# Directions for this task
Retype, word for word, each line between the lines holding "BT102: 3V (plus" and "U110: AND 74HC08", inclusive, and leave the rest of the data alone.

*** Opening Excerpted data ***

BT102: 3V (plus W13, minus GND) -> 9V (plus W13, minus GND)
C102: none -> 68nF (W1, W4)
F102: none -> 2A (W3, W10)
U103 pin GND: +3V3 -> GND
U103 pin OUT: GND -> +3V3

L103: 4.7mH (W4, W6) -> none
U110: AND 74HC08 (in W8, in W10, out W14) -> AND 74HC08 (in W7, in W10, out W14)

*** Closing Excerpted data ***
*** Opening Excerpted data ***

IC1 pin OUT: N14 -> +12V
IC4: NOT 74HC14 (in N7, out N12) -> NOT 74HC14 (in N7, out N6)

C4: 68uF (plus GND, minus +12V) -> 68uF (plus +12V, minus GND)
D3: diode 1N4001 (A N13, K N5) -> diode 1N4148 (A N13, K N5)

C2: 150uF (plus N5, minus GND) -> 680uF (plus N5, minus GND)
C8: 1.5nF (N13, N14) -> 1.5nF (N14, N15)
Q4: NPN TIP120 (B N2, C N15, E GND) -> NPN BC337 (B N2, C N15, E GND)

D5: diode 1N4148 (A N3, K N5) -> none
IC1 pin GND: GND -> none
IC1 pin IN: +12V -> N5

*** Closing Excerpted data ***

# Reply to the task
BT102: 3V (plus W13, minus GND) -> 9V (plus W13, minus GND)
C102: none -> 68nF (W1, W4)
F102: none -> 2A (W3, W10)
U103 pin GND: +3V3 -> GND
U103 pin OUT: GND -> +3V3

L103: 4.7mH (W4, W6) -> none
U110: AND 74HC08 (in W8, in W10, out W14) -> AND 74HC08 (in W7, in W10, out W14)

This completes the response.